* _EXERCISE DIRECTIONS_: Leaving out all images, return the entries below exactly.

* _SUPPLIED RECORDS_:
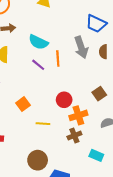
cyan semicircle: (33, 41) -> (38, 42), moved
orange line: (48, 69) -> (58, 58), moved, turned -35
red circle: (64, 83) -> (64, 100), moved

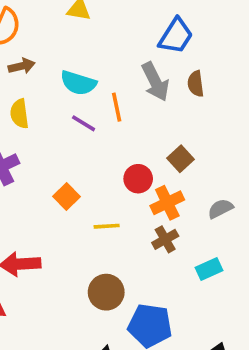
blue trapezoid: (96, 24) -> (176, 36), turned -75
brown square: (99, 94) -> (180, 159), moved
cyan rectangle: (96, 155) -> (209, 269), turned -40

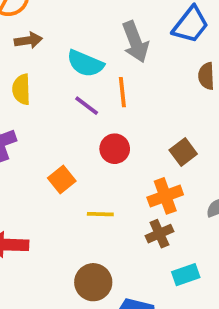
gray arrow: (155, 82) -> (135, 42), moved
red circle: (138, 179) -> (115, 149), moved
cyan rectangle: (209, 269) -> (186, 275), moved

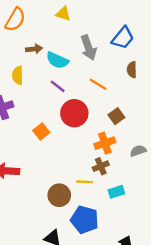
brown arrow: (28, 40) -> (34, 49), moved
orange line: (122, 92) -> (98, 84), moved, turned -54
red circle: (115, 149) -> (74, 113), size x1.5
yellow line: (100, 214) -> (85, 182), moved

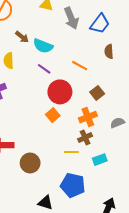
gray arrow: (89, 48) -> (71, 18), moved
brown arrow: (34, 49) -> (22, 37), turned 48
orange square: (41, 131) -> (53, 115), moved
brown circle: (59, 195) -> (30, 163), moved

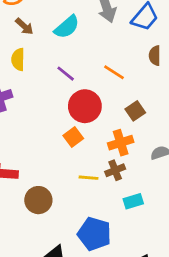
brown arrow: (22, 37) -> (24, 26), moved
cyan semicircle: (43, 46) -> (67, 27), moved, turned -66
yellow line: (71, 152) -> (89, 178), moved

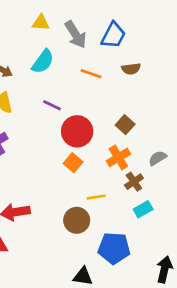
brown semicircle: (155, 56) -> (131, 69), turned -84
orange line: (114, 72) -> (91, 74), moved
brown cross: (115, 170) -> (134, 182), moved
brown circle: (38, 200) -> (77, 220), moved

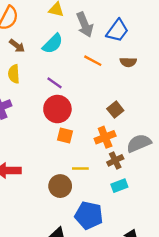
red circle: (77, 131) -> (57, 109), moved
gray semicircle: (158, 158) -> (139, 143), size x1.5
orange square: (73, 163) -> (65, 136), turned -35

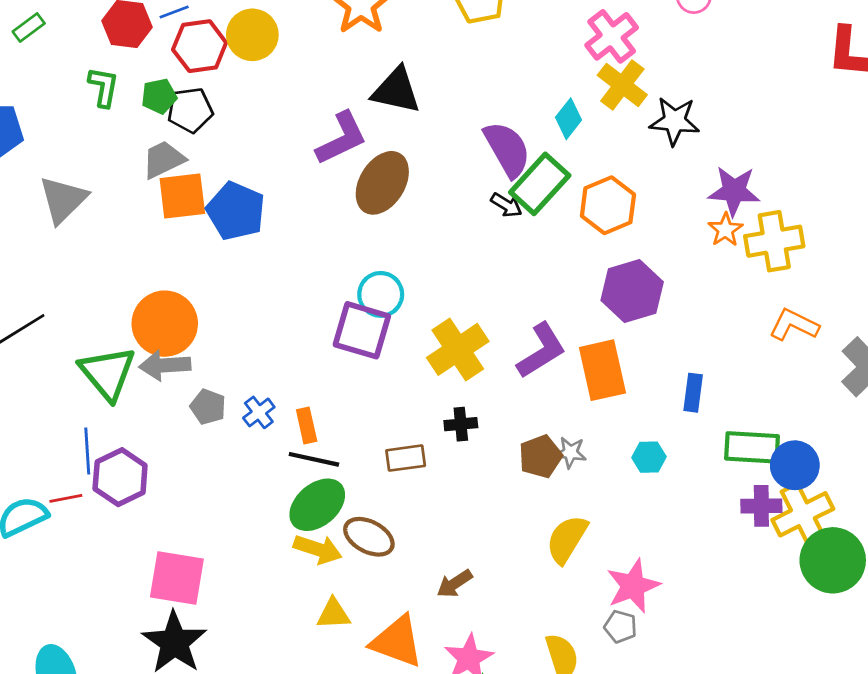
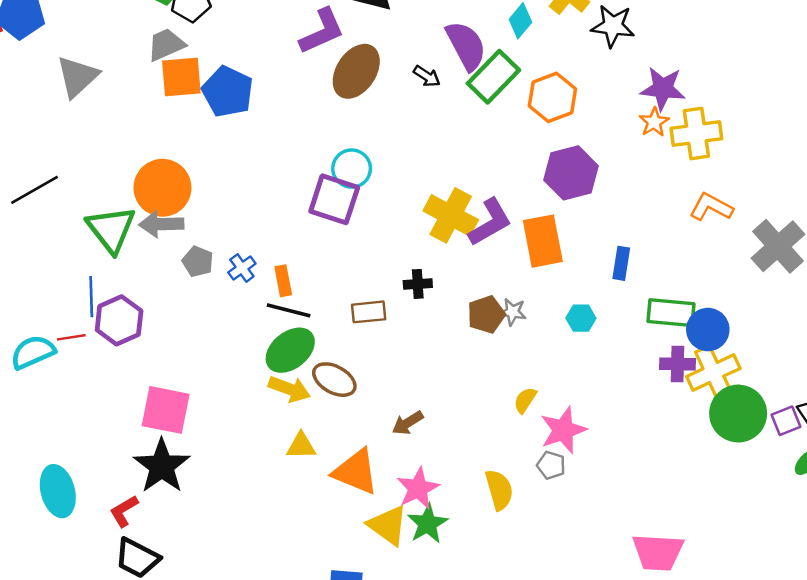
black arrow: (506, 205) -> (427, 76), moved
yellow cross: (458, 349) -> (451, 215), moved, turned -30
yellow semicircle: (567, 539) -> (525, 400), moved, size x0.6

* _RESULT OF THIS EXERCISE_:
cyan semicircle: (33, 41) -> (38, 42), moved
orange line: (48, 69) -> (58, 58), moved, turned -35
red circle: (64, 83) -> (64, 100), moved

blue trapezoid: (96, 24) -> (176, 36), turned -75
brown square: (99, 94) -> (180, 159), moved
cyan rectangle: (96, 155) -> (209, 269), turned -40

gray arrow: (155, 82) -> (135, 42), moved
red circle: (138, 179) -> (115, 149), moved
cyan rectangle: (209, 269) -> (186, 275), moved

brown arrow: (28, 40) -> (34, 49), moved
orange line: (122, 92) -> (98, 84), moved, turned -54
red circle: (115, 149) -> (74, 113), size x1.5
yellow line: (100, 214) -> (85, 182), moved

gray arrow: (89, 48) -> (71, 18), moved
brown arrow: (34, 49) -> (22, 37), turned 48
orange square: (41, 131) -> (53, 115), moved
brown circle: (59, 195) -> (30, 163), moved

brown arrow: (22, 37) -> (24, 26), moved
cyan semicircle: (43, 46) -> (67, 27), moved, turned -66
yellow line: (71, 152) -> (89, 178), moved

brown semicircle: (155, 56) -> (131, 69), turned -84
orange line: (114, 72) -> (91, 74), moved
brown cross: (115, 170) -> (134, 182), moved
brown circle: (38, 200) -> (77, 220), moved

red circle: (77, 131) -> (57, 109), moved
gray semicircle: (158, 158) -> (139, 143), size x1.5
orange square: (73, 163) -> (65, 136), turned -35

black arrow: (506, 205) -> (427, 76), moved
yellow cross: (458, 349) -> (451, 215), moved, turned -30
yellow semicircle: (567, 539) -> (525, 400), moved, size x0.6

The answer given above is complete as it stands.